▶ [To do]: Whenever a line carries the word "stick", pull it out of the entries.

Exercise materials Start Marker

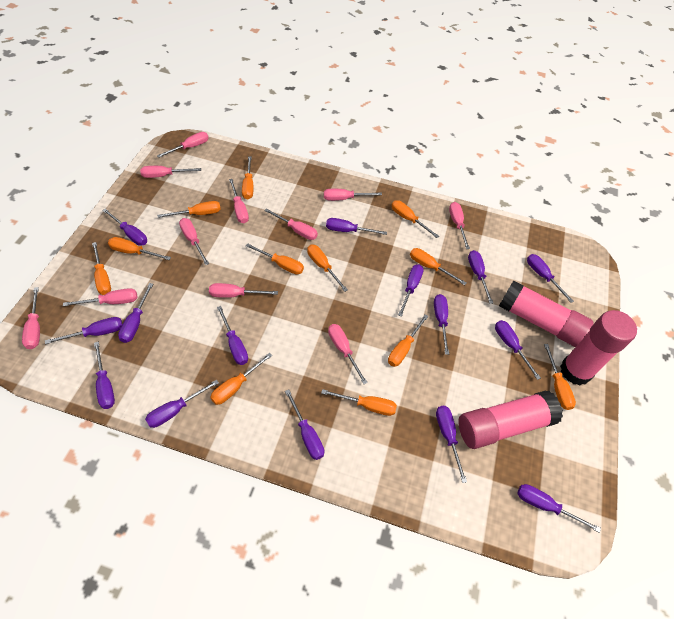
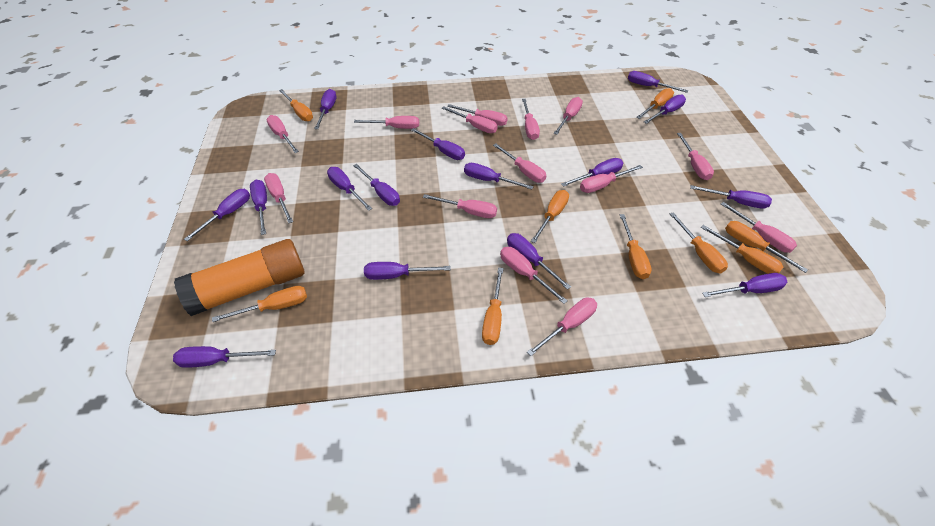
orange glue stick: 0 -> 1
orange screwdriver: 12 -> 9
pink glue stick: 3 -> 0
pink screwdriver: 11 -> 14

Exercise materials End Marker
Exercise materials Start Marker

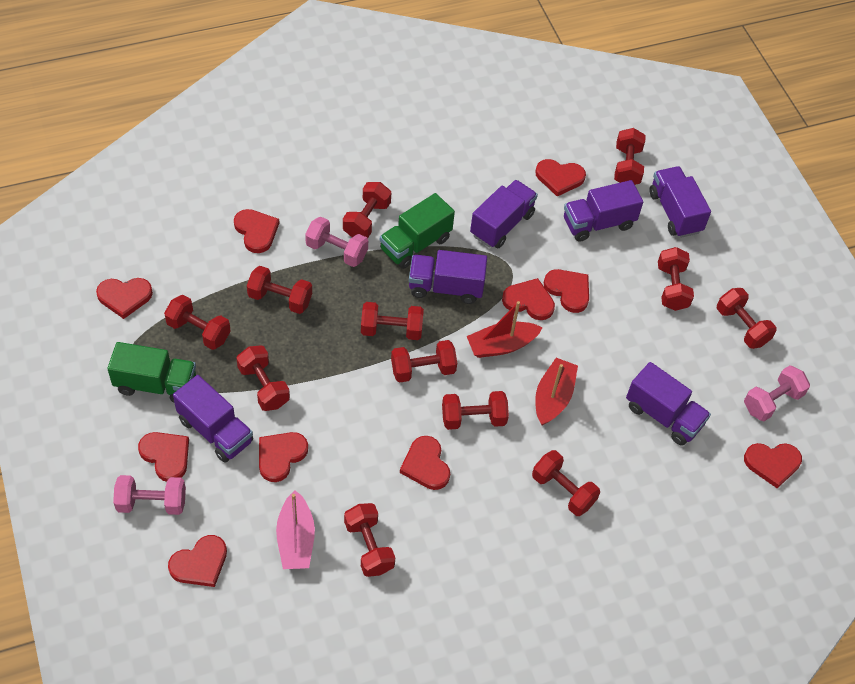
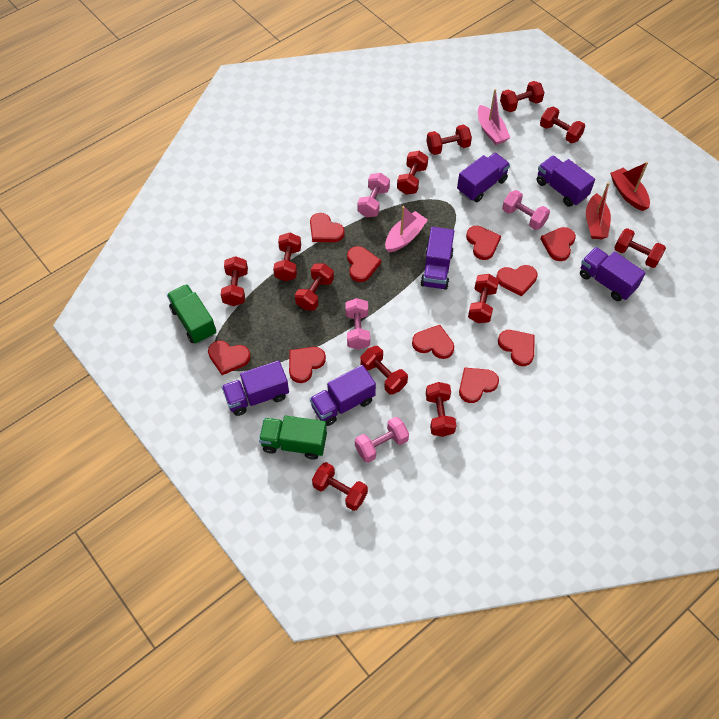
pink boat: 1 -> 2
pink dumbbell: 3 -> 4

Exercise materials End Marker
Exercise materials Start Marker

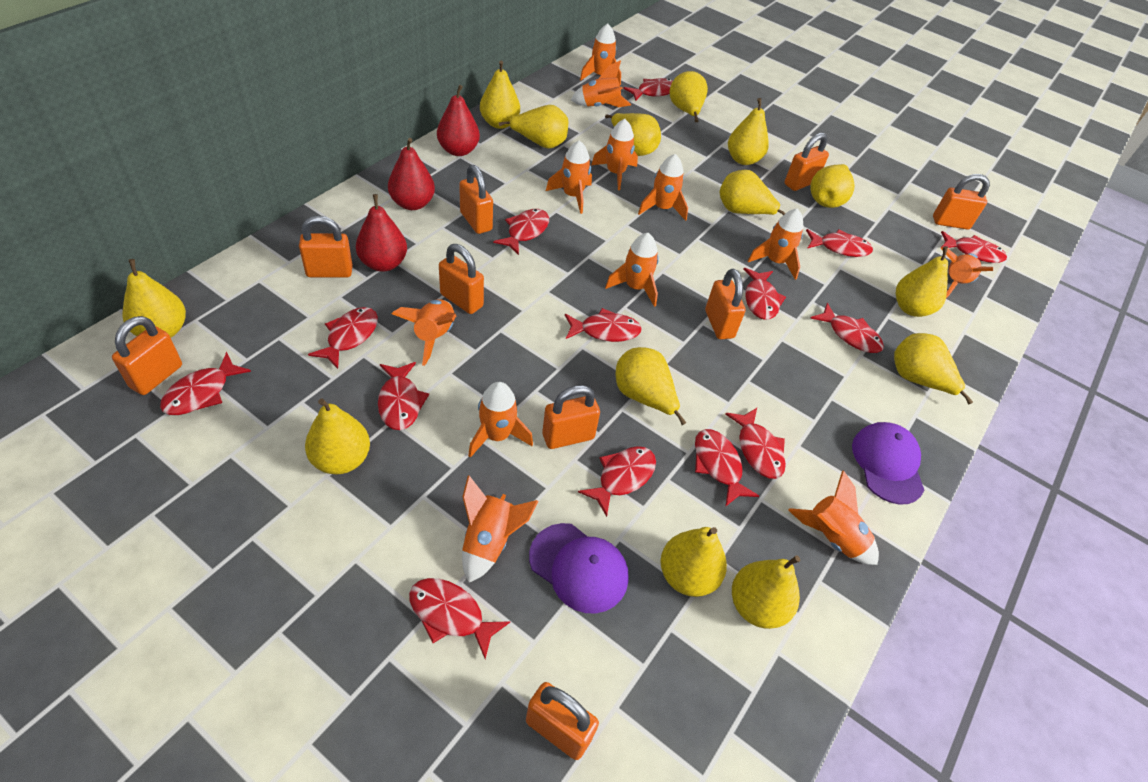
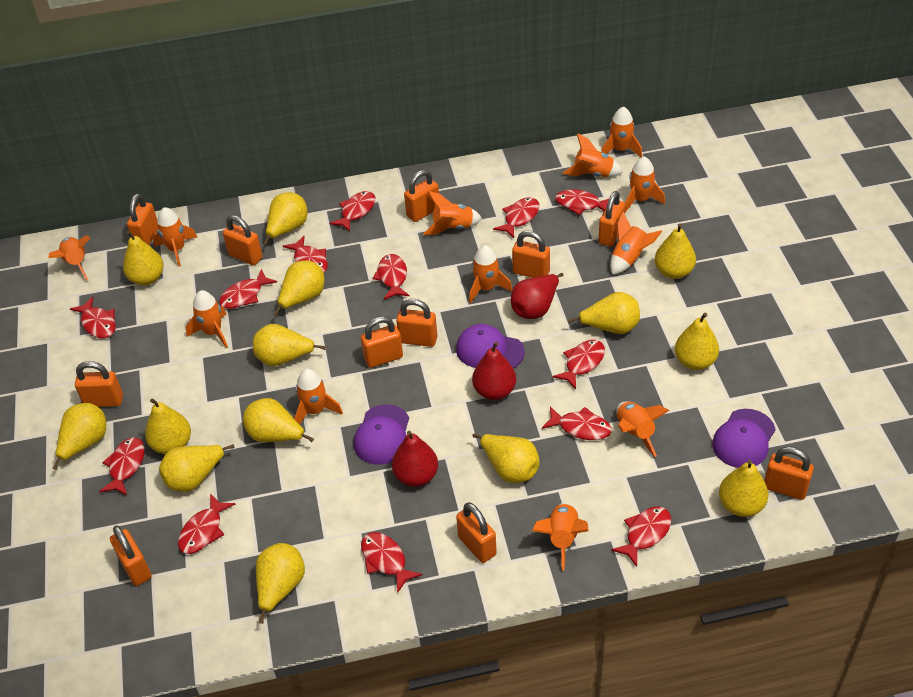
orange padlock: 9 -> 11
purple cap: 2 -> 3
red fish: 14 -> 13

Exercise materials End Marker

▶ [The completed task]:
orange glue stick: 0 -> 1
pink glue stick: 3 -> 0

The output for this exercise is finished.